Collected data entries |
--- START ---

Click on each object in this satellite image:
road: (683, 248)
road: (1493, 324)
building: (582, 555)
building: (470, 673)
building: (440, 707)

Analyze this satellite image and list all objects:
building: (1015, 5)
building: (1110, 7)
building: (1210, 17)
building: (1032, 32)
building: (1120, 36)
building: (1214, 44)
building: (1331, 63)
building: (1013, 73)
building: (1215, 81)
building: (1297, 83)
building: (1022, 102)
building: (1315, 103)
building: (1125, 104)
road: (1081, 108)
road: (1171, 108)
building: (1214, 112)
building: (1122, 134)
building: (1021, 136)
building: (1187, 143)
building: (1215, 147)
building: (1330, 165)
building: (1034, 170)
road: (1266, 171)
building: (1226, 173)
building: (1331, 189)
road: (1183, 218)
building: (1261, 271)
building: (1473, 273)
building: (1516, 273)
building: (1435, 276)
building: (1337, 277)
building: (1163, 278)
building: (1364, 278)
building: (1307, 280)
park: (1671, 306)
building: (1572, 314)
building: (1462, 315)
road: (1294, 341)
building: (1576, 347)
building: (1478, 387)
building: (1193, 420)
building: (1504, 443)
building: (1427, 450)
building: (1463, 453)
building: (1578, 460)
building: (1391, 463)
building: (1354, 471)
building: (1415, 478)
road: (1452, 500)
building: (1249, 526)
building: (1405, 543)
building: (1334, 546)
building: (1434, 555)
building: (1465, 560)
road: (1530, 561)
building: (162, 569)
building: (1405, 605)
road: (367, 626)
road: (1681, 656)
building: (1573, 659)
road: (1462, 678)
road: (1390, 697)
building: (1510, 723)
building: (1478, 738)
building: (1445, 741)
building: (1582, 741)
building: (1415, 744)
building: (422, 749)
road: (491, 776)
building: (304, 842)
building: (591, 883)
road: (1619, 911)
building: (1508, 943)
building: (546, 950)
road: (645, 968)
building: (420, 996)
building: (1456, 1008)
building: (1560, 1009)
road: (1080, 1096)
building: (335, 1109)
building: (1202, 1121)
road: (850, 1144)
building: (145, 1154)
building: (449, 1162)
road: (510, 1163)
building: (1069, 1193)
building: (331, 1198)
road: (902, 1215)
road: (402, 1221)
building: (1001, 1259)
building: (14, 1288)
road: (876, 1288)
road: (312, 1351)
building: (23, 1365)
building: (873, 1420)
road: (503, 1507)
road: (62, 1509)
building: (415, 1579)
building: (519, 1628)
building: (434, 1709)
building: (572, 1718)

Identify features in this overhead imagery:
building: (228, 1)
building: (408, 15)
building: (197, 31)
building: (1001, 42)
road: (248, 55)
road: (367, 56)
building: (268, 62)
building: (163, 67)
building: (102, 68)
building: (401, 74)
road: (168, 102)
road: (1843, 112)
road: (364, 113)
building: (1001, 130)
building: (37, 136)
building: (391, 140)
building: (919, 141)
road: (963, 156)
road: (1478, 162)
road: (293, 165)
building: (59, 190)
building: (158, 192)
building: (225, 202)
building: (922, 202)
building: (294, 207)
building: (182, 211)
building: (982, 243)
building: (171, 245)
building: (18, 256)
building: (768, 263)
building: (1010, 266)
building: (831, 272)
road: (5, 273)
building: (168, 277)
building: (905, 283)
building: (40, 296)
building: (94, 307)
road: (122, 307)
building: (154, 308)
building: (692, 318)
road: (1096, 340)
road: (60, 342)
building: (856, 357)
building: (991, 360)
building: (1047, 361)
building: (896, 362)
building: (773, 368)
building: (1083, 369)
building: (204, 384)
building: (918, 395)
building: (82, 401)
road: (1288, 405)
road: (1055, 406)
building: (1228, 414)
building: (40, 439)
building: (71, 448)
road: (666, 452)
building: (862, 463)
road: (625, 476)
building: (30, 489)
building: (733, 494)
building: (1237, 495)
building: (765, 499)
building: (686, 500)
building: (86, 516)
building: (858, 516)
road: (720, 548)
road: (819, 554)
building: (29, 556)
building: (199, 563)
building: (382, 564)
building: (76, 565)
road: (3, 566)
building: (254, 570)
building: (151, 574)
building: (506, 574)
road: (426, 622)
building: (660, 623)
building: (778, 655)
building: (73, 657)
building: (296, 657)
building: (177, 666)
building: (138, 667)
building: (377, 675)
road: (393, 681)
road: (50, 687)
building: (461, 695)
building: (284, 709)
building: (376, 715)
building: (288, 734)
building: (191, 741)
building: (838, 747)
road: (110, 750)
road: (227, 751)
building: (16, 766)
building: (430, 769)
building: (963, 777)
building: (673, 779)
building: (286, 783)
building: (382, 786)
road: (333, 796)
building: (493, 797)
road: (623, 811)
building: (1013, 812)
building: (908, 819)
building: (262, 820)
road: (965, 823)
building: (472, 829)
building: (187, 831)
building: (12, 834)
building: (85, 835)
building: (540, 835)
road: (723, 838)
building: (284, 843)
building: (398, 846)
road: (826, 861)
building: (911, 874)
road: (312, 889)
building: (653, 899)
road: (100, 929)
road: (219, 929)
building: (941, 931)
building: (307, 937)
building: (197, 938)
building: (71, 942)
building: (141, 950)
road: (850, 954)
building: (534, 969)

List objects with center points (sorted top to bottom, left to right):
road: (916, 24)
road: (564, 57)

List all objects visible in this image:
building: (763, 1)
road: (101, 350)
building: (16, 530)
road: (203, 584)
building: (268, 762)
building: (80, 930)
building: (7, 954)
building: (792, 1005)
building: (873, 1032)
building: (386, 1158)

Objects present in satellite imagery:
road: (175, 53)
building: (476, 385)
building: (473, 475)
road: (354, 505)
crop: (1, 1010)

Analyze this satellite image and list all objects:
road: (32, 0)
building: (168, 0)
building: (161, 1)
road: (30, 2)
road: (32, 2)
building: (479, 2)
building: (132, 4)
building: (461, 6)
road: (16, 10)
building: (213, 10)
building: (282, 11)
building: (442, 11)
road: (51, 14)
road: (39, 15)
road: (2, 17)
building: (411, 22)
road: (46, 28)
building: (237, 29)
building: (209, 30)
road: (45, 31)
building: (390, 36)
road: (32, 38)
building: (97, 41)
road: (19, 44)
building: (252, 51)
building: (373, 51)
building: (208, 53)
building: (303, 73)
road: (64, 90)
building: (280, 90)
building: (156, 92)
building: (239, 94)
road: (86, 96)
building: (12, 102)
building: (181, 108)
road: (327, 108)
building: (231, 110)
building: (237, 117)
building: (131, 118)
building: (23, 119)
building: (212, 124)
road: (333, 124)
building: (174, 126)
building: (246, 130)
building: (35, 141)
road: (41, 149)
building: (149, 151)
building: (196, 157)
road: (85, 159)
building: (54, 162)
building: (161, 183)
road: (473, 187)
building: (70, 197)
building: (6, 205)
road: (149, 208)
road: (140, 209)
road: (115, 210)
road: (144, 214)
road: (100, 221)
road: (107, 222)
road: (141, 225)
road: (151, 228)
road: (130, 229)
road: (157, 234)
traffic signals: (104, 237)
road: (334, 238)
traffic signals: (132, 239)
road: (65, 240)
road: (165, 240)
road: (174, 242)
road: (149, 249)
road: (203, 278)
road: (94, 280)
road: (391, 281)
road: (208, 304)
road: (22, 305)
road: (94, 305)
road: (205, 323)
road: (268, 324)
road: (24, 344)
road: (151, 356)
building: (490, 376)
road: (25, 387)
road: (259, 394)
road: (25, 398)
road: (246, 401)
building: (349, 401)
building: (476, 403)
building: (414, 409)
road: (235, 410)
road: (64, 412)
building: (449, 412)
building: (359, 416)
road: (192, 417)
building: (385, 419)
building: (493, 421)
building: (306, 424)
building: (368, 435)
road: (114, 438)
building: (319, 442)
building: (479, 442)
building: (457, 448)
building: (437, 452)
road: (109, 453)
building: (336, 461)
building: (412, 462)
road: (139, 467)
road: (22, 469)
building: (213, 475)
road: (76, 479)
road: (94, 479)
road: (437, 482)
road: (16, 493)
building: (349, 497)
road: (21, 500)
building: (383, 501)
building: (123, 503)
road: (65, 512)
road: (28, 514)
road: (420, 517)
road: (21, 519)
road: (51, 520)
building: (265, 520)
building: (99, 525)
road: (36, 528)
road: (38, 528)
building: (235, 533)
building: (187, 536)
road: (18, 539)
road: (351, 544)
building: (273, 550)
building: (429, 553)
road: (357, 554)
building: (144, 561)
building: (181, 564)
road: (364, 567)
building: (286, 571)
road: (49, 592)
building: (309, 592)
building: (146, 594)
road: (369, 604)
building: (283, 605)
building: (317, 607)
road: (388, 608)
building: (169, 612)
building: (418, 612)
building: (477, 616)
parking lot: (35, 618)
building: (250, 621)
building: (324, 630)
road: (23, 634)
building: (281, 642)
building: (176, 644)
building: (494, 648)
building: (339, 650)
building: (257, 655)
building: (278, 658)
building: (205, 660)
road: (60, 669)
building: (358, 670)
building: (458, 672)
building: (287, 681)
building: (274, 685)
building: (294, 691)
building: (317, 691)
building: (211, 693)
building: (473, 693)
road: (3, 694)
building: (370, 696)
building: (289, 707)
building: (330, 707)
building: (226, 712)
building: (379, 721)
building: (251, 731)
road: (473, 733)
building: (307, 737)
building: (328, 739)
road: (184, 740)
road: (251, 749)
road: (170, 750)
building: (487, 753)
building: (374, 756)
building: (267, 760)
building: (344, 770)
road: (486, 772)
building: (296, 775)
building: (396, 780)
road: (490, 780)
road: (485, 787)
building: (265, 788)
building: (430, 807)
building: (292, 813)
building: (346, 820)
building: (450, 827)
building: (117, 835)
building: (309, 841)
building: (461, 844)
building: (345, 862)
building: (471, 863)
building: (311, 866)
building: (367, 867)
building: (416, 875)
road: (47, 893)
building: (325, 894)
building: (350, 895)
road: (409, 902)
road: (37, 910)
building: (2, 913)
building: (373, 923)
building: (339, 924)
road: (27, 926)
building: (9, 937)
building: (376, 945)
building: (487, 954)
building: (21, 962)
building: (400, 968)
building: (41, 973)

--- END ---

Task requirements | Where a line of the records has the string "this", copy that line.

Response to the exercise |
Click on each object in this satellite image:
Analyze this satellite image and list all objects:
Identify features in this overhead imagery:
List all objects visible in this image:
Analyze this satellite image and list all objects:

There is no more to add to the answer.